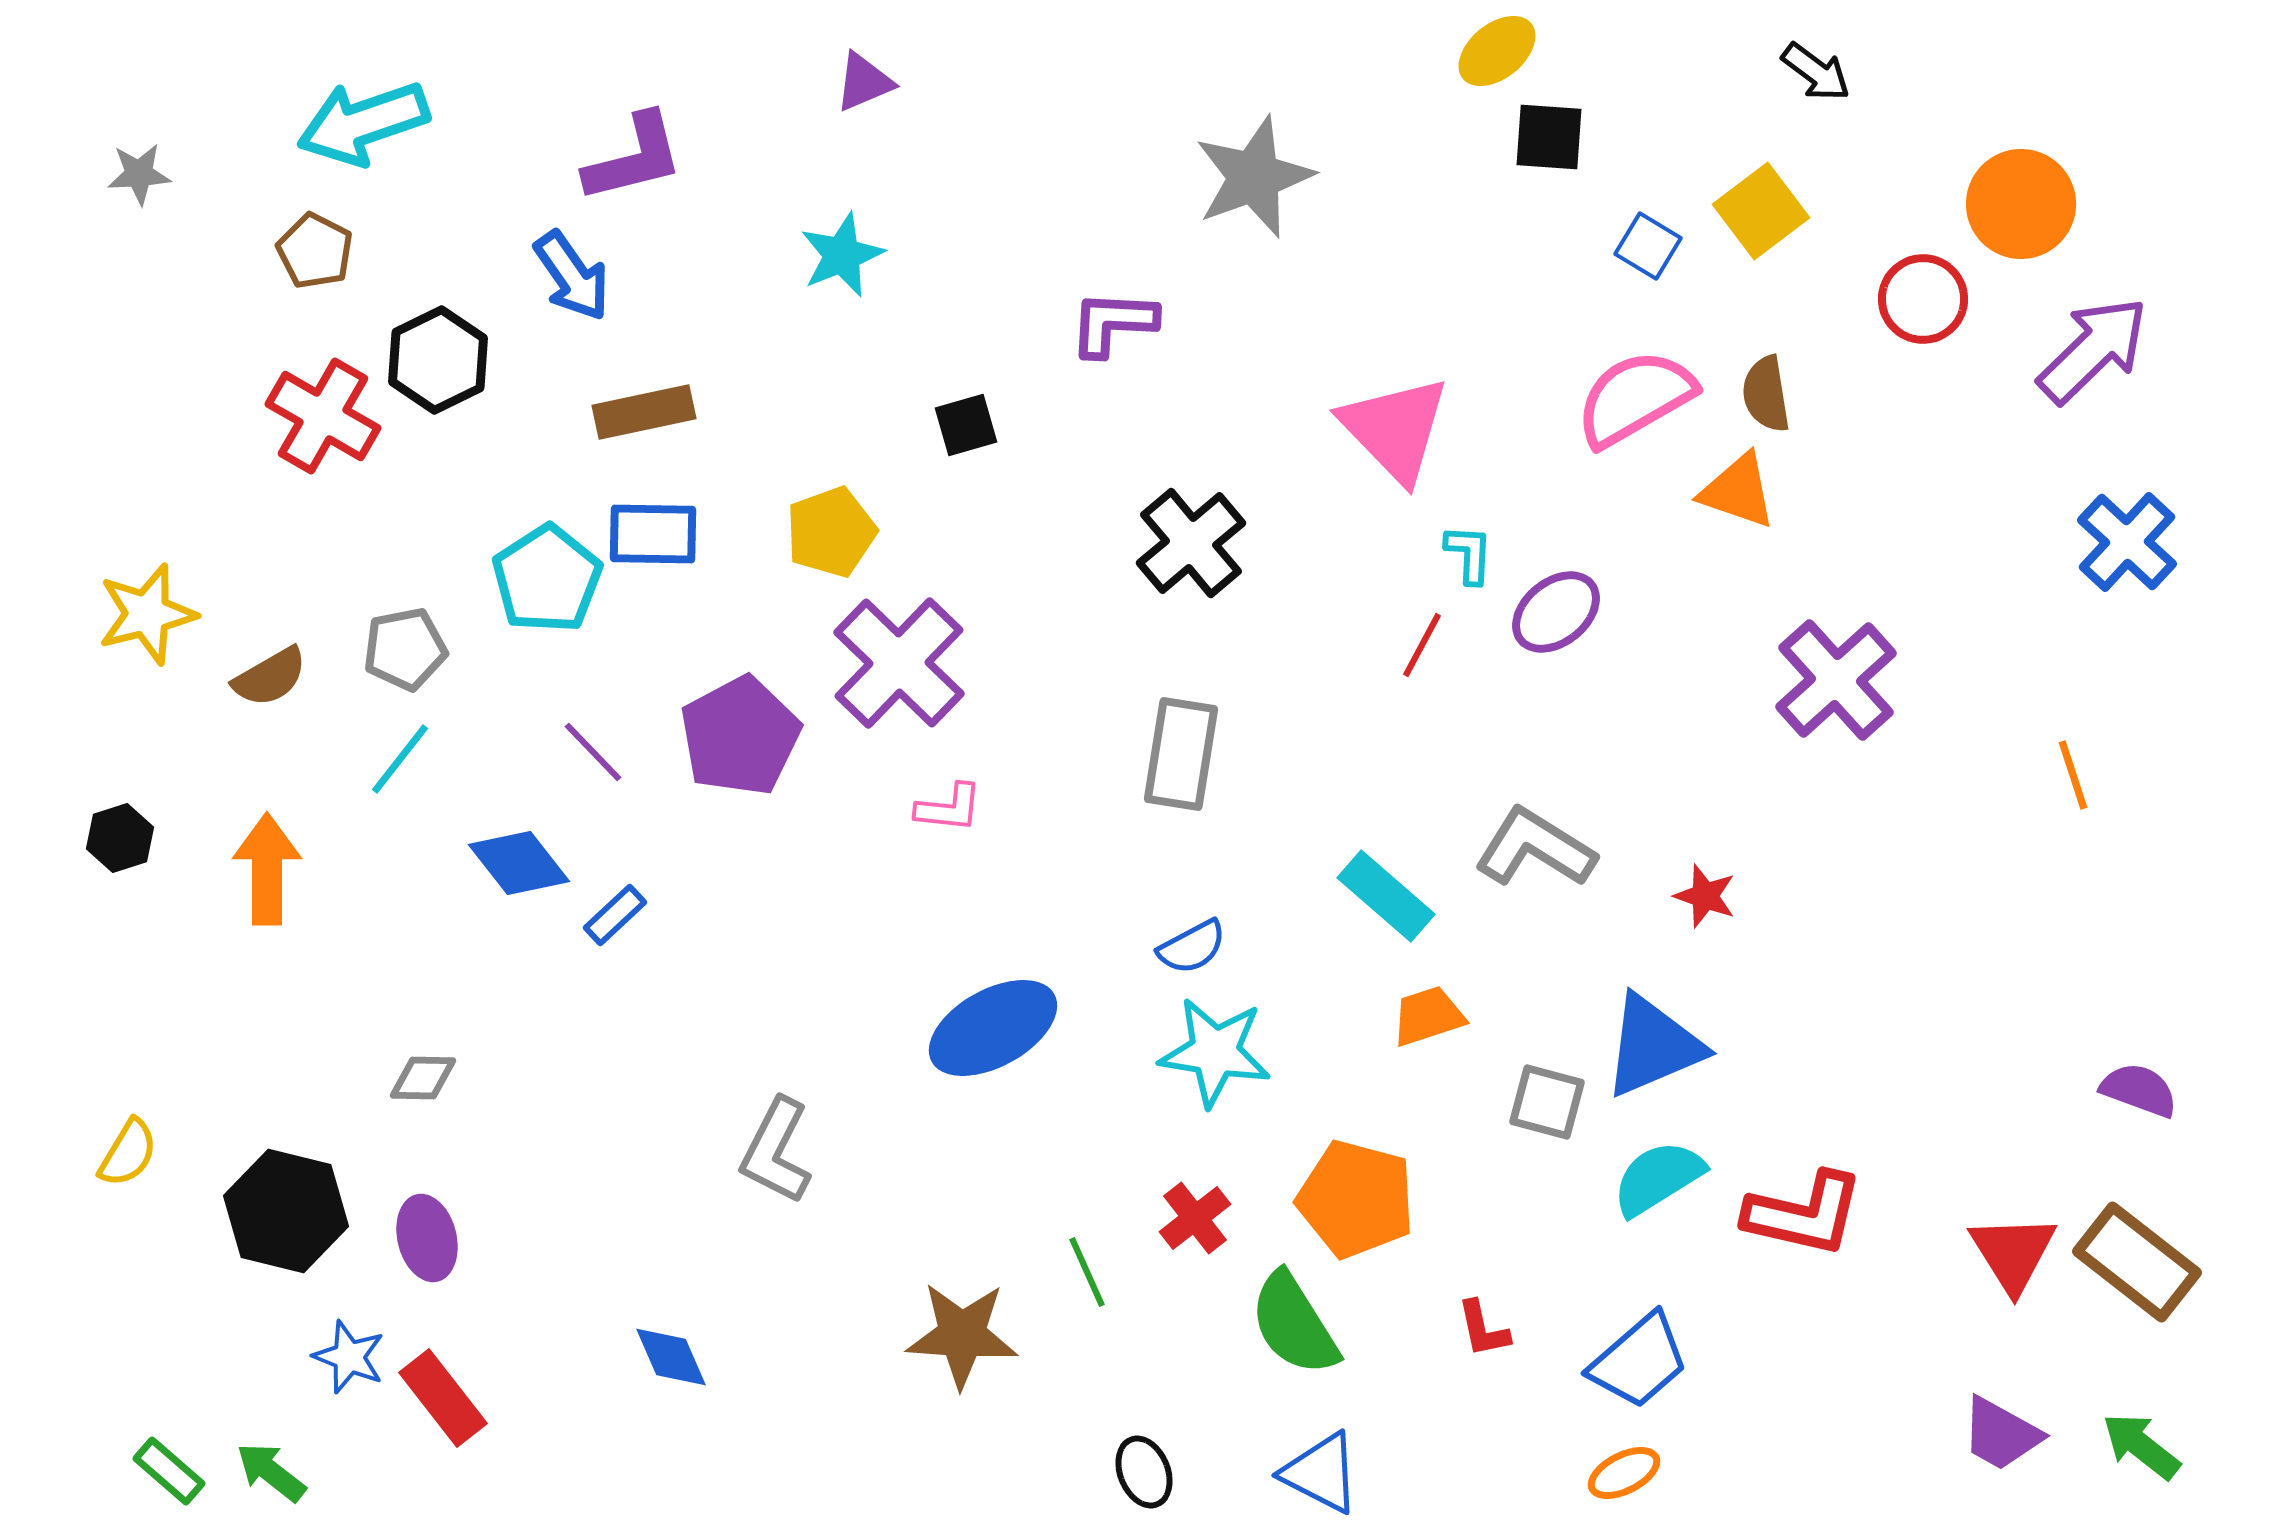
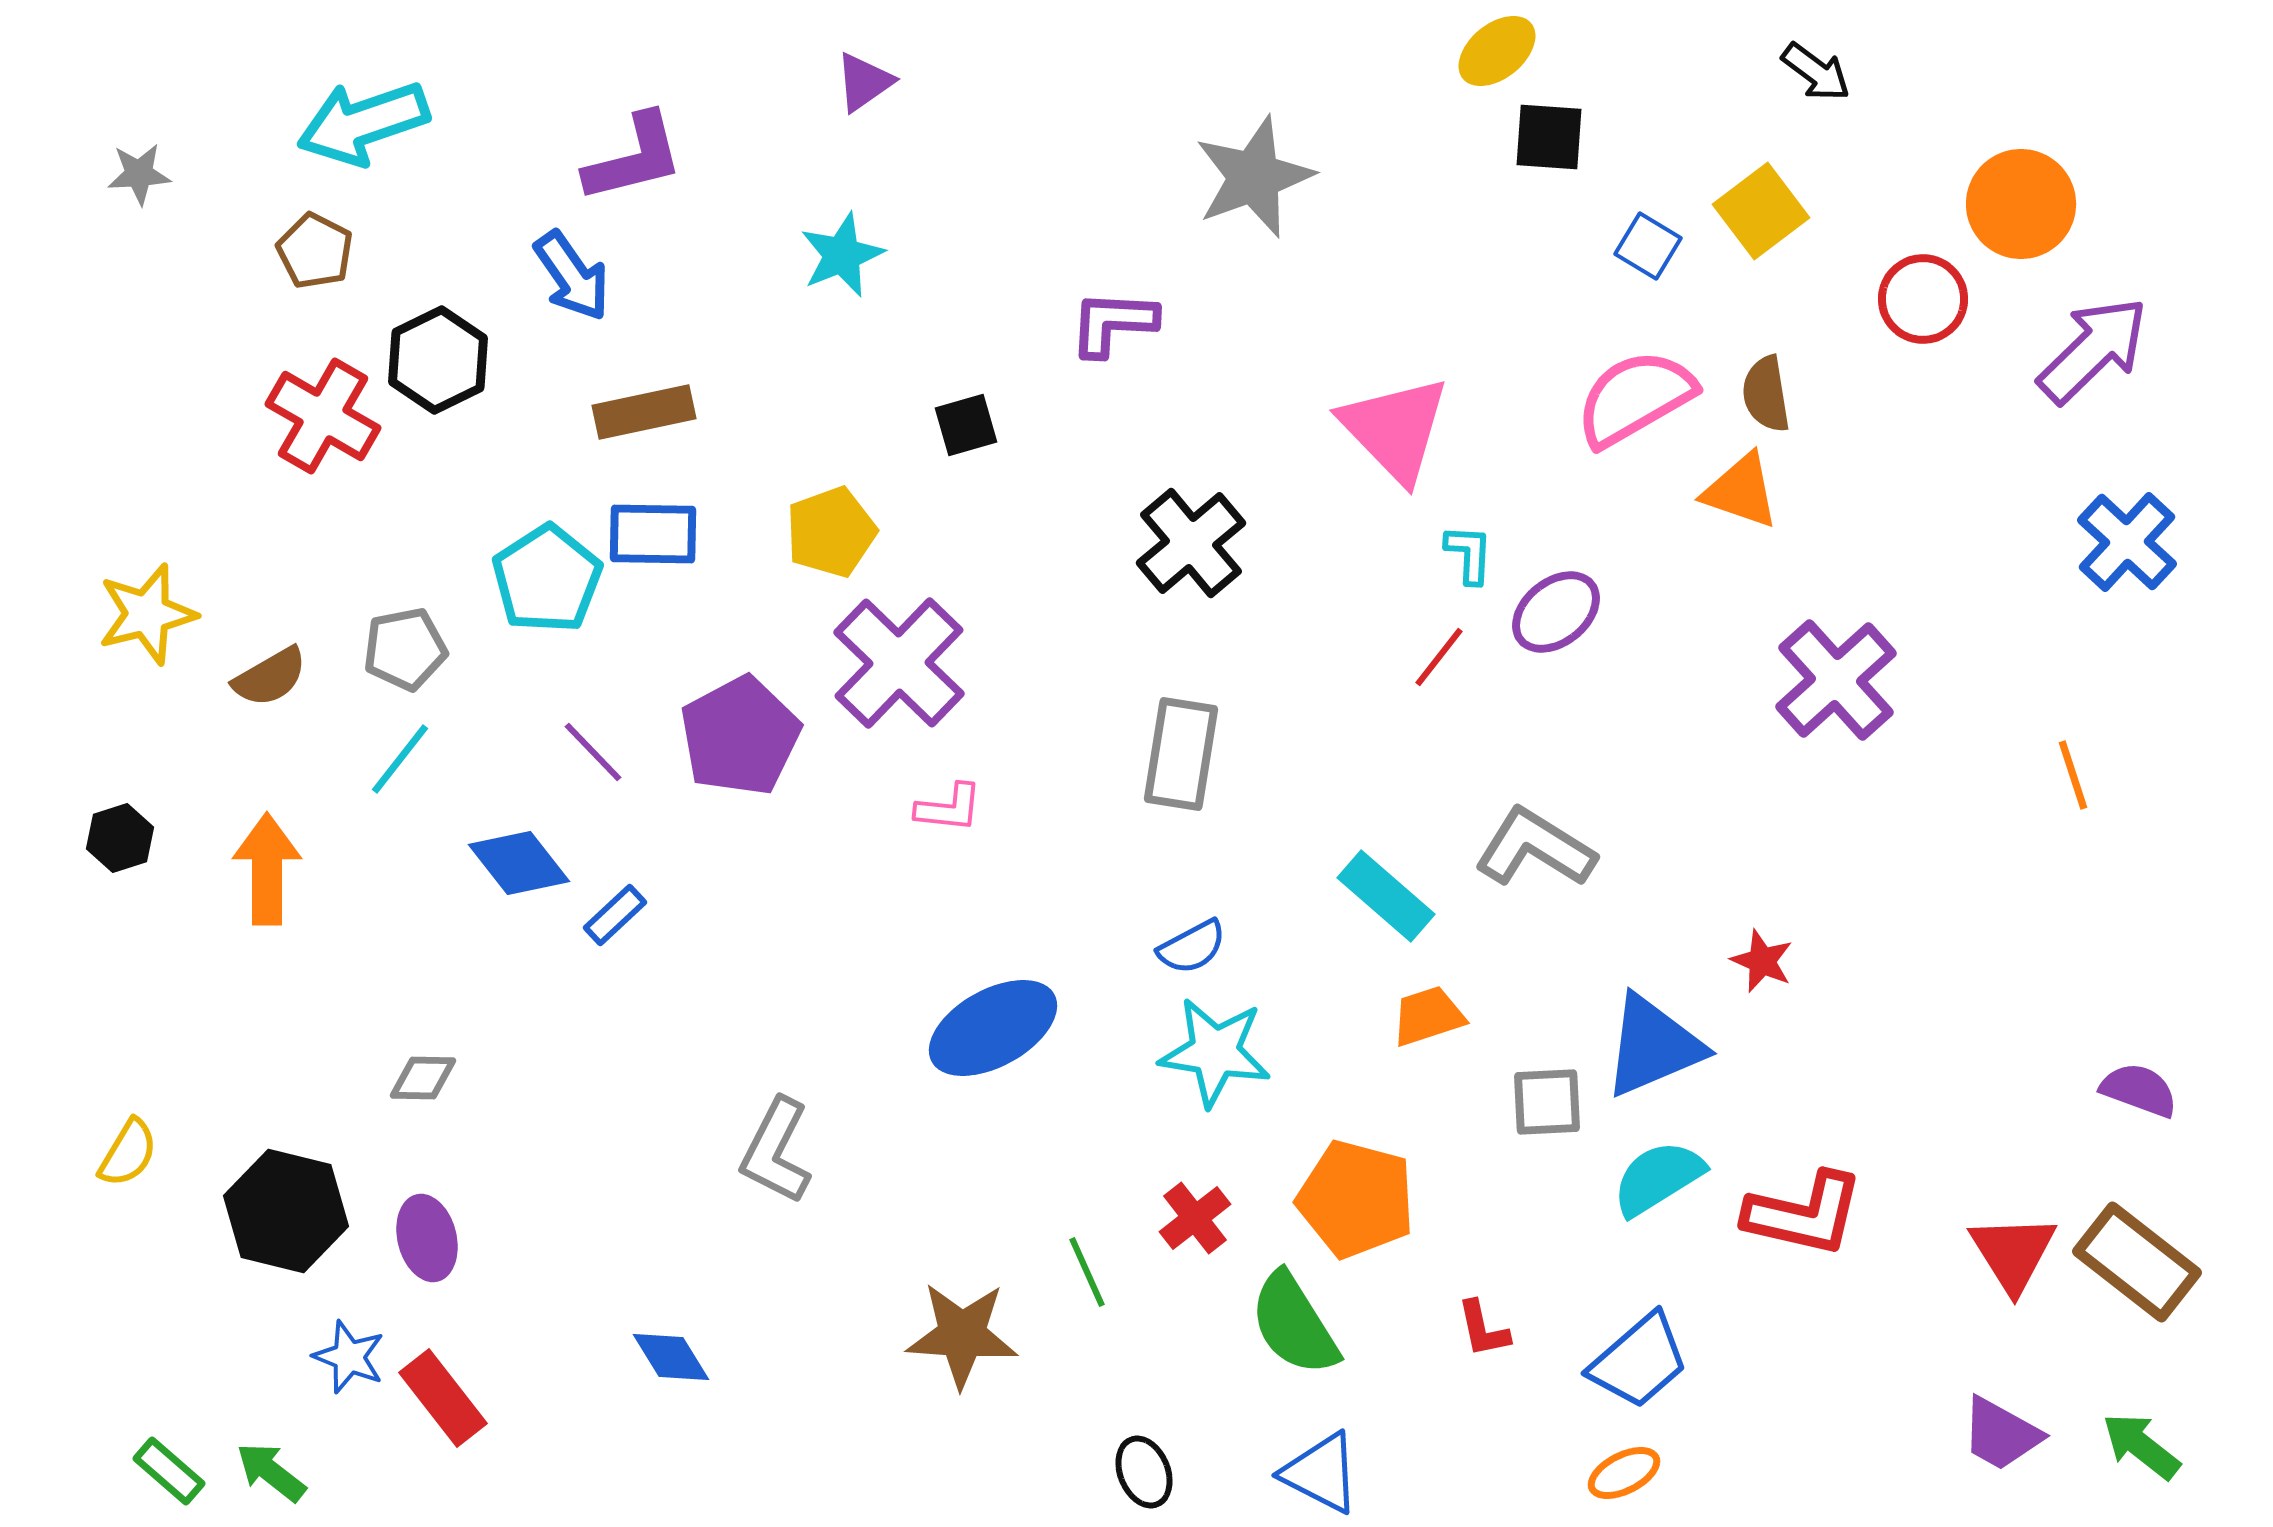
purple triangle at (864, 82): rotated 12 degrees counterclockwise
orange triangle at (1738, 491): moved 3 px right
red line at (1422, 645): moved 17 px right, 12 px down; rotated 10 degrees clockwise
red star at (1705, 896): moved 57 px right, 65 px down; rotated 4 degrees clockwise
gray square at (1547, 1102): rotated 18 degrees counterclockwise
blue diamond at (671, 1357): rotated 8 degrees counterclockwise
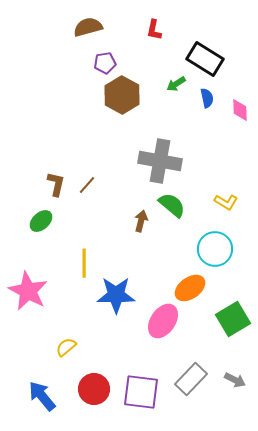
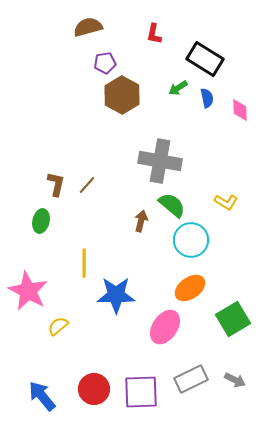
----------------
## Assignment:
In your copy of the material, every word must match and no image should appear.

## Exercise response:
purple triangle at (864, 82): rotated 12 degrees counterclockwise
orange triangle at (1738, 491): moved 3 px right
red line at (1422, 645): moved 17 px right, 12 px down; rotated 10 degrees clockwise
red star at (1705, 896): moved 57 px right, 65 px down; rotated 4 degrees clockwise
gray square at (1547, 1102): rotated 18 degrees counterclockwise
blue diamond at (671, 1357): rotated 8 degrees counterclockwise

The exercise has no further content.